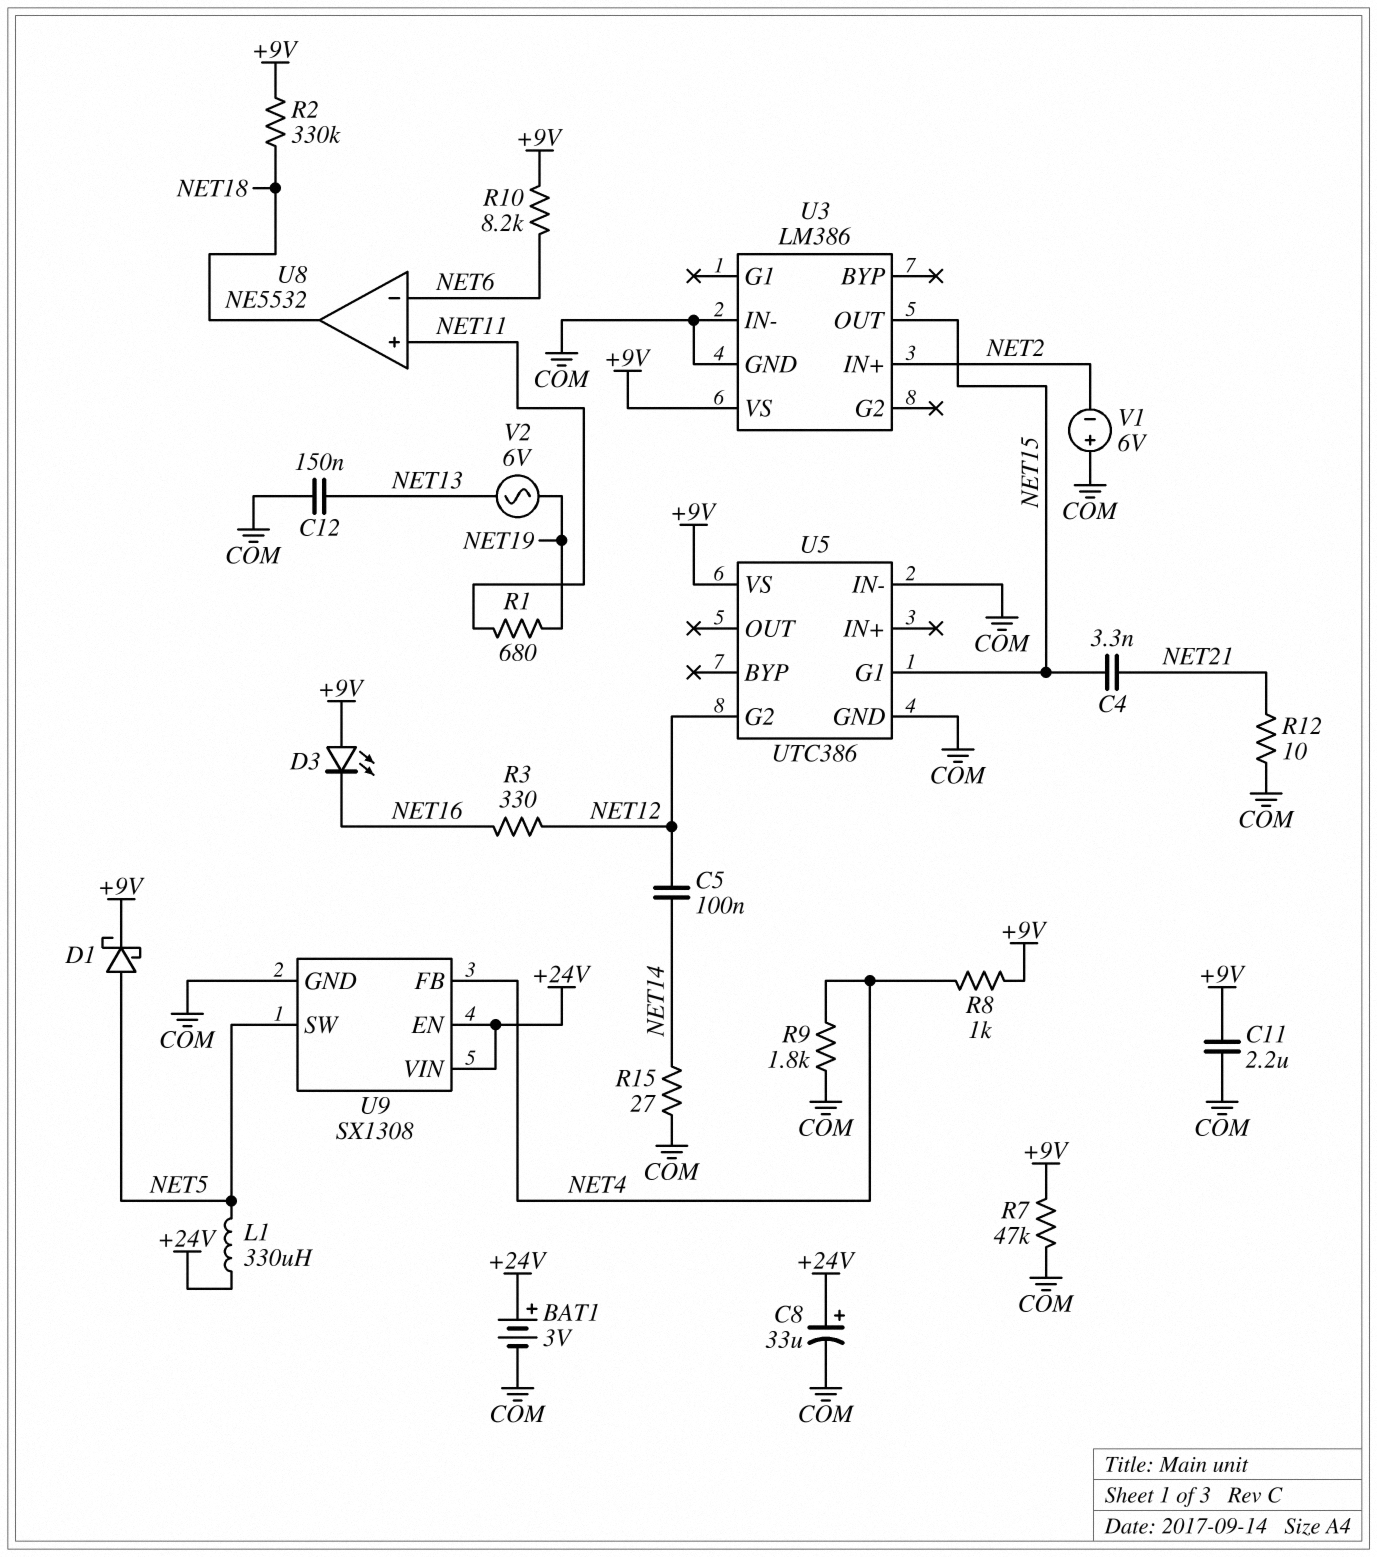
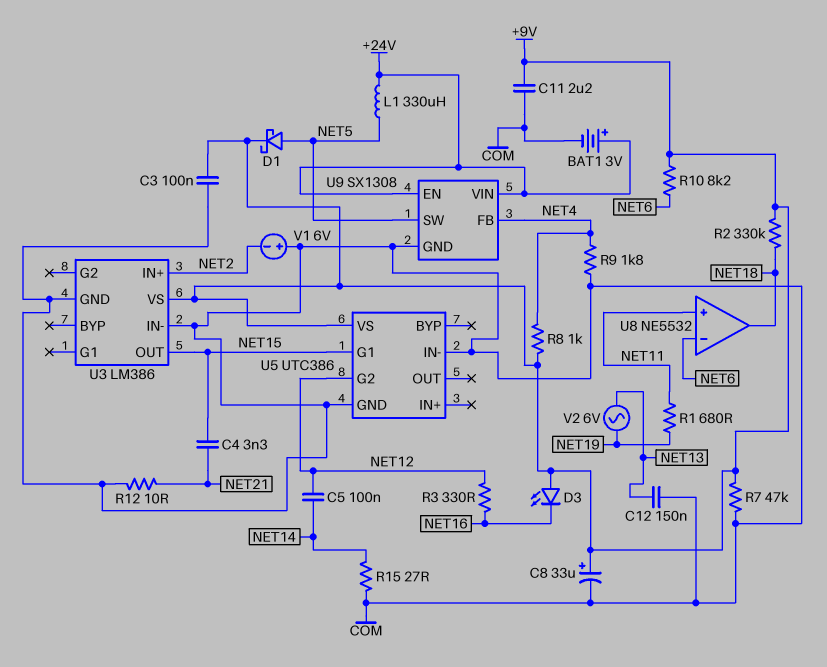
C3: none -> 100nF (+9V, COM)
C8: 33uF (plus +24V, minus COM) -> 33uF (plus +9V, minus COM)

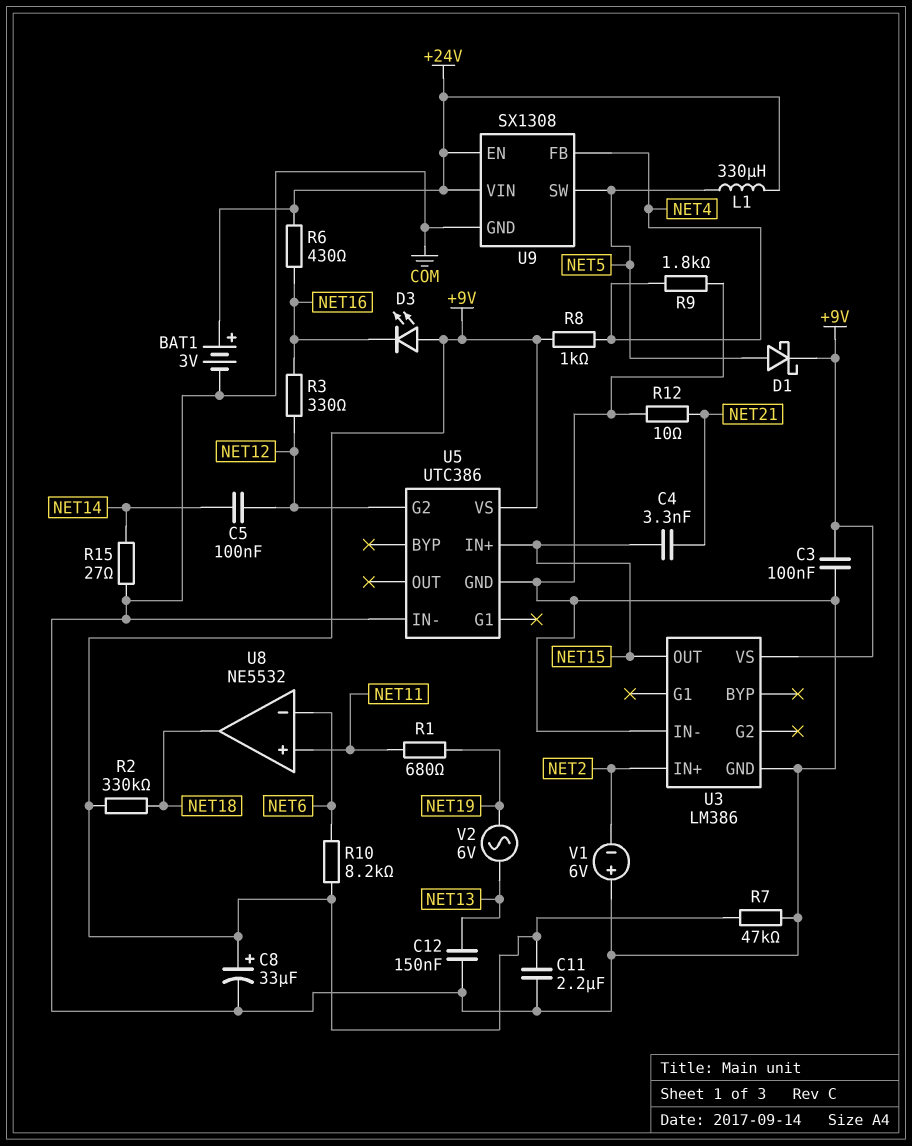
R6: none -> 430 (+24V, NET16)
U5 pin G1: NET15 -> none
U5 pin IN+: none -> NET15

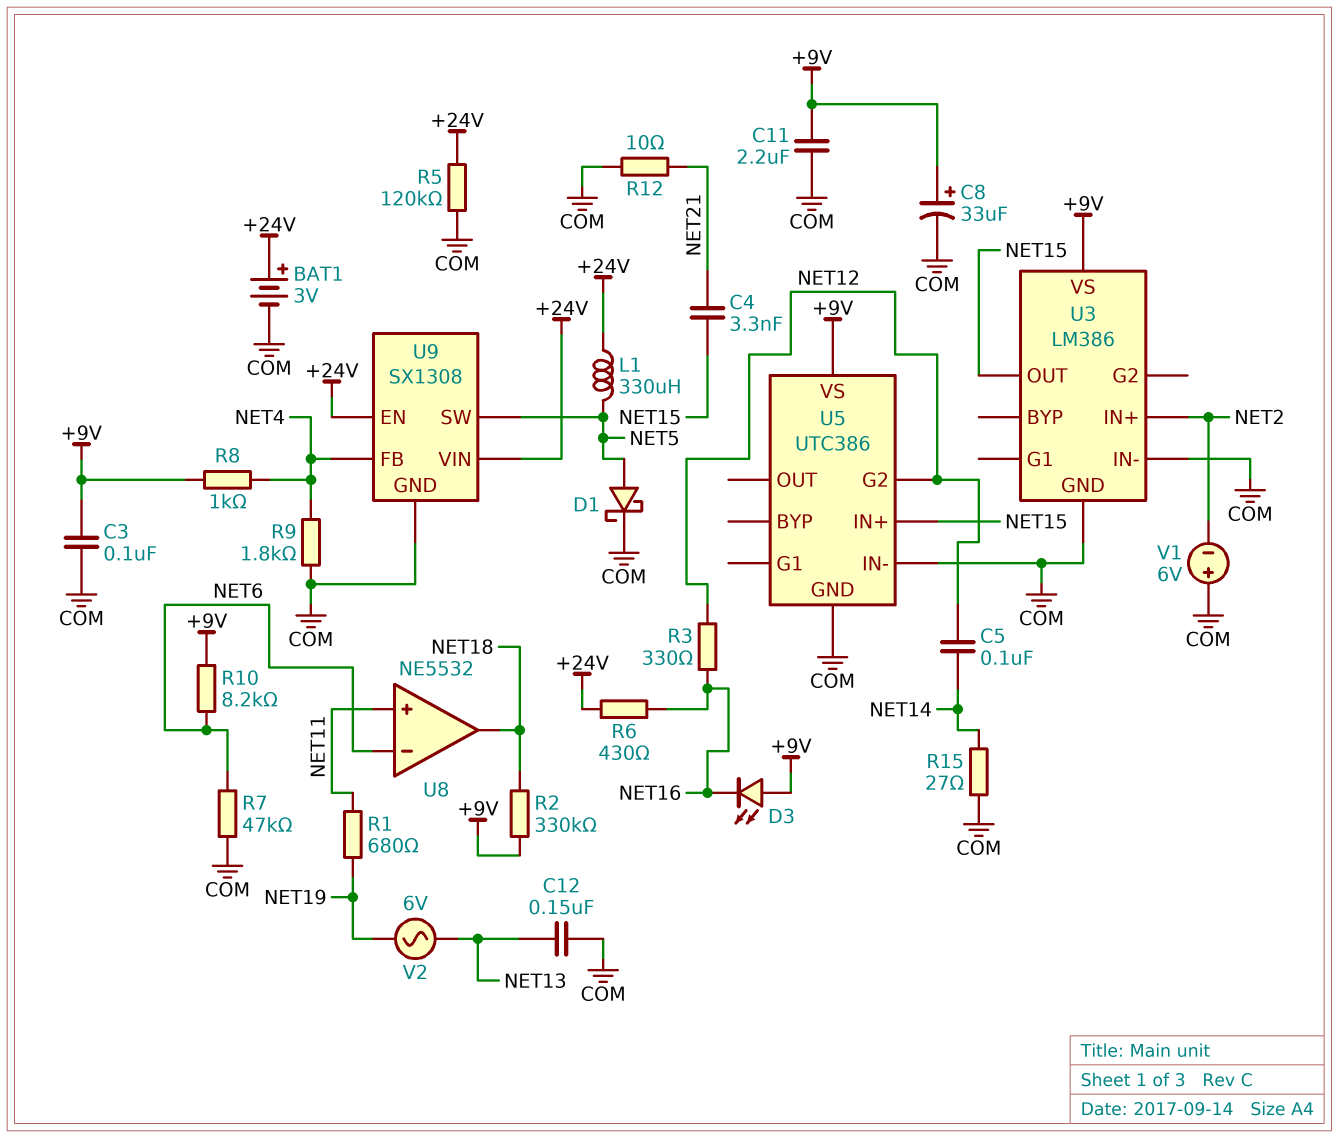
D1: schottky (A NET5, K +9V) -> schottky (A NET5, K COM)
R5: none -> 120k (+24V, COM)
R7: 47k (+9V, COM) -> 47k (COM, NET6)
##############################
* [Exercise goal]: Every line that contains "none" should be copied out of the data.

* [Task answer]:
C3: none -> 100nF (+9V, COM)
R6: none -> 430 (+24V, NET16)
U5 pin G1: NET15 -> none
U5 pin IN+: none -> NET15
R5: none -> 120k (+24V, COM)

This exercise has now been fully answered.